§ Data to process
------------

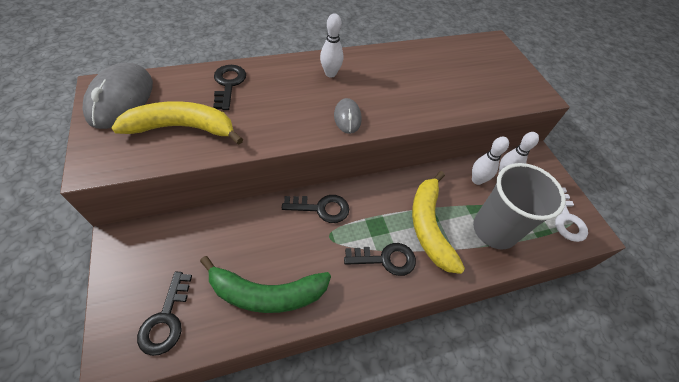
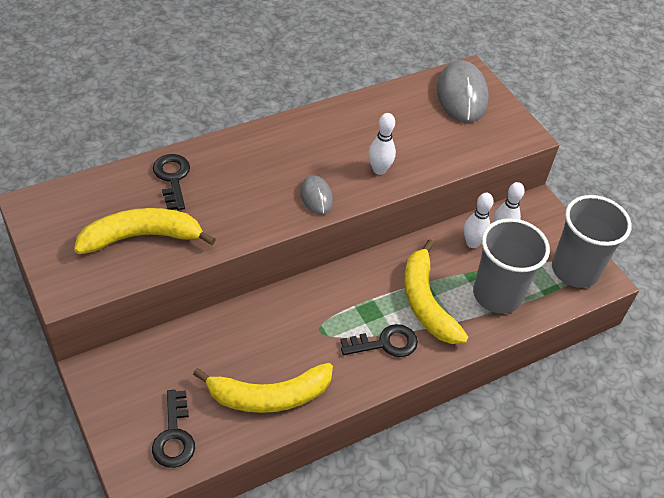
camera: 10 degrees left, 5 degrees down
(121, 99) = (60, 215): grey mouse -> grey mouse (461, 95)
(267, 293) = (269, 396): green banana -> yellow banana
(321, 208) = (304, 302): black key -> none
(330, 73) = (284, 147): white bowling pin -> white bowling pin (379, 170)
(566, 218) = (575, 270): white key -> grey cup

------------

§ Task description
The whole listing above must be duplicated word for word, apart from its pictures.

§ Exercise response
camera: 10 degrees left, 5 degrees down
(121, 99) = (60, 215): grey mouse -> grey mouse (461, 95)
(267, 293) = (269, 396): green banana -> yellow banana
(321, 208) = (304, 302): black key -> none
(330, 73) = (284, 147): white bowling pin -> white bowling pin (379, 170)
(566, 218) = (575, 270): white key -> grey cup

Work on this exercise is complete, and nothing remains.